- What the task asks -
Return the data below exactly, stopping after the line with "backup.rs: [144,343,404,496] ->".

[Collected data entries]
========================================================================

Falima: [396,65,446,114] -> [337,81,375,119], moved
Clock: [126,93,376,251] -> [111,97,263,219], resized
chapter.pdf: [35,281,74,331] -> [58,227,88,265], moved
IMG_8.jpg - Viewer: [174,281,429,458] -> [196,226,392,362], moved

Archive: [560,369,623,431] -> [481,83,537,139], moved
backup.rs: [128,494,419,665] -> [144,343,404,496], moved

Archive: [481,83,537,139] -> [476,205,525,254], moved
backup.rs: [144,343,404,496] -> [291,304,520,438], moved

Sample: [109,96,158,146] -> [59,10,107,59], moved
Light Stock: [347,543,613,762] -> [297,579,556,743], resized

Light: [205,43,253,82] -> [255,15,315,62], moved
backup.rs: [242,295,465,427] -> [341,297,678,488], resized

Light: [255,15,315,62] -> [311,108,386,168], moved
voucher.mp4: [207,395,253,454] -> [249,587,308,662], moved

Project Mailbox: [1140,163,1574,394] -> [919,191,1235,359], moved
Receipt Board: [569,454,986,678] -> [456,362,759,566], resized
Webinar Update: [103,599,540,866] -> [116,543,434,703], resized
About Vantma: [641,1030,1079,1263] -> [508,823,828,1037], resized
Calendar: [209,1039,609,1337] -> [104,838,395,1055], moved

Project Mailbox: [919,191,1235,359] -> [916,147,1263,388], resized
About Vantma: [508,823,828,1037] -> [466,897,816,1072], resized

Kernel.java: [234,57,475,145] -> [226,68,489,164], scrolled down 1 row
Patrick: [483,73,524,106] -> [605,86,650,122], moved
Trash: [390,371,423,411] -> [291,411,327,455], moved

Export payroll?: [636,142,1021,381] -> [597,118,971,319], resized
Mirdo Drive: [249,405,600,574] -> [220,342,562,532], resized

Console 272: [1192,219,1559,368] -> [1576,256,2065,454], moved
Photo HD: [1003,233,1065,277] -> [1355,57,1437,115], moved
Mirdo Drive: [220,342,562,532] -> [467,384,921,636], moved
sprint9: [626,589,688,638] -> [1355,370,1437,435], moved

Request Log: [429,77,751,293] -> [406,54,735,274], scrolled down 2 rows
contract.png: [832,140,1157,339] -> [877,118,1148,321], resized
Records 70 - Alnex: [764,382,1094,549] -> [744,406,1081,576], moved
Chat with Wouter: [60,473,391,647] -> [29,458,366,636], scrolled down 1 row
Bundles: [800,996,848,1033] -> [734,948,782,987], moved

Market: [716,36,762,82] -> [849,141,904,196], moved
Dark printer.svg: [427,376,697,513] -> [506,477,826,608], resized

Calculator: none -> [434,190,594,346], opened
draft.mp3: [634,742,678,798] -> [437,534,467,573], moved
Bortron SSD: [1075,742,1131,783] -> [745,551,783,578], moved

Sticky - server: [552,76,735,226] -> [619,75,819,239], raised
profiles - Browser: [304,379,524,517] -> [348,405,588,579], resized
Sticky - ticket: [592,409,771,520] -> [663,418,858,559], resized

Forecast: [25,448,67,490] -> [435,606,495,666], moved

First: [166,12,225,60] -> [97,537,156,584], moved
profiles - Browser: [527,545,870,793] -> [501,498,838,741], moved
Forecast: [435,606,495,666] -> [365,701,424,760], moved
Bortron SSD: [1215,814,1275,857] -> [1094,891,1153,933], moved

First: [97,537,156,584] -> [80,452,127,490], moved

========================================================================

- Written solution -
Falima: [396,65,446,114] -> [337,81,375,119], moved
Clock: [126,93,376,251] -> [111,97,263,219], resized
chapter.pdf: [35,281,74,331] -> [58,227,88,265], moved
IMG_8.jpg - Viewer: [174,281,429,458] -> [196,226,392,362], moved

Archive: [560,369,623,431] -> [481,83,537,139], moved
backup.rs: [128,494,419,665] -> [144,343,404,496], moved

Archive: [481,83,537,139] -> [476,205,525,254], moved
backup.rs: [144,343,404,496] -> [291,304,520,438], moved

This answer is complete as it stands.